→ Entries shown
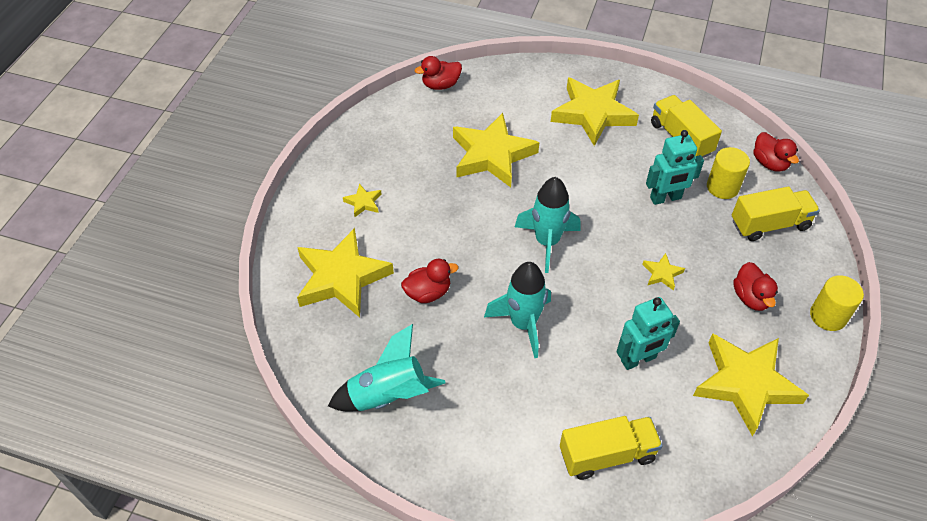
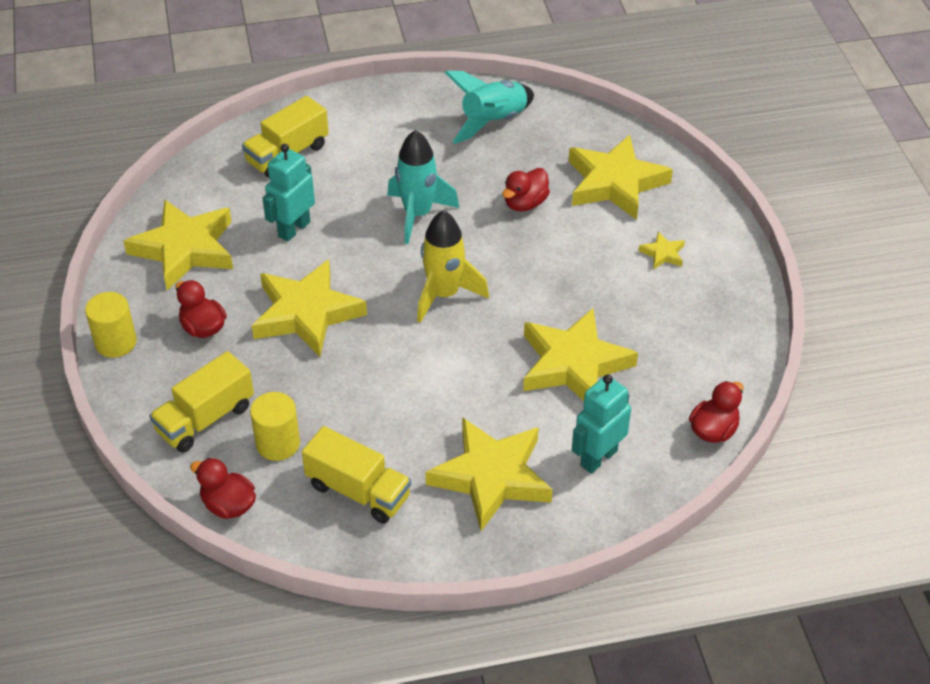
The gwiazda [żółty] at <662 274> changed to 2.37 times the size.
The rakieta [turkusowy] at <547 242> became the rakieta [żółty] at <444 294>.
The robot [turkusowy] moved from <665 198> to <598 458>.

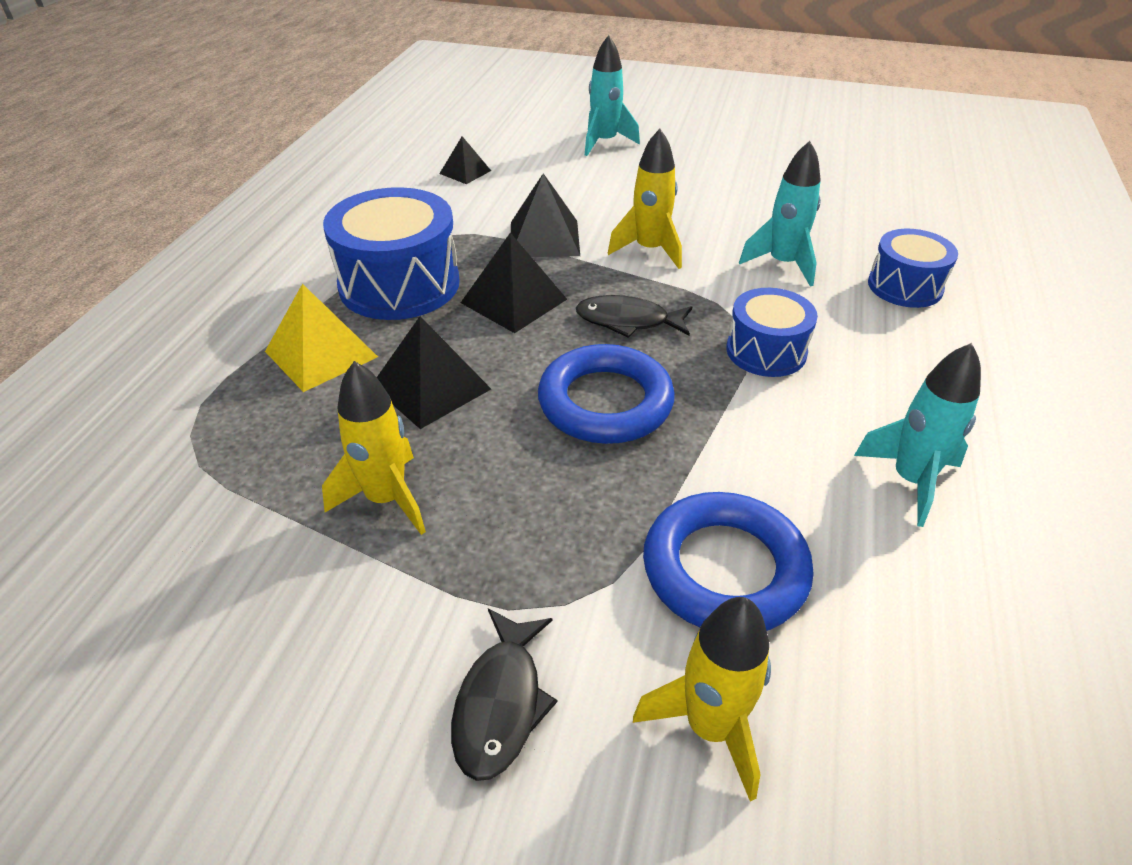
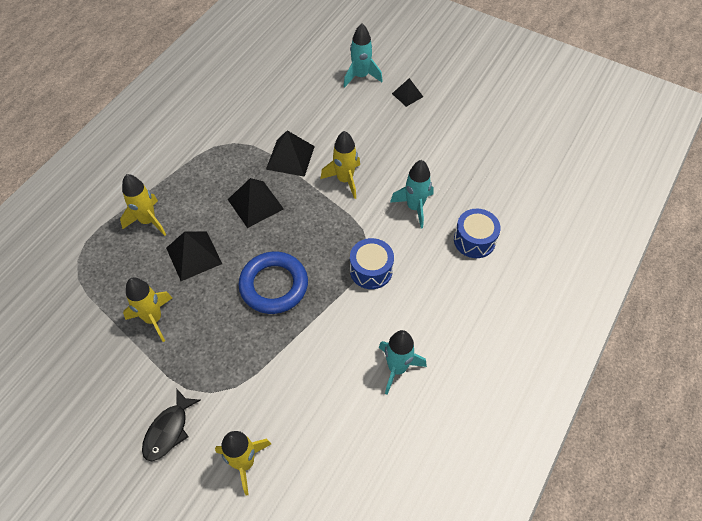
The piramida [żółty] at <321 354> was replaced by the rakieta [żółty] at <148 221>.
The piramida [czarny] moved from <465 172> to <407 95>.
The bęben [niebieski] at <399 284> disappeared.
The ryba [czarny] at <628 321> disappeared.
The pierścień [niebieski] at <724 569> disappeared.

→ Instructions for the task
The records above must be output exactly, except for the pictures.

→ Exercise result
The gwiazda [żółty] at <662 274> changed to 2.37 times the size.
The rakieta [turkusowy] at <547 242> became the rakieta [żółty] at <444 294>.
The robot [turkusowy] moved from <665 198> to <598 458>.

The piramida [żółty] at <321 354> was replaced by the rakieta [żółty] at <148 221>.
The piramida [czarny] moved from <465 172> to <407 95>.
The bęben [niebieski] at <399 284> disappeared.
The ryba [czarny] at <628 321> disappeared.
The pierścień [niebieski] at <724 569> disappeared.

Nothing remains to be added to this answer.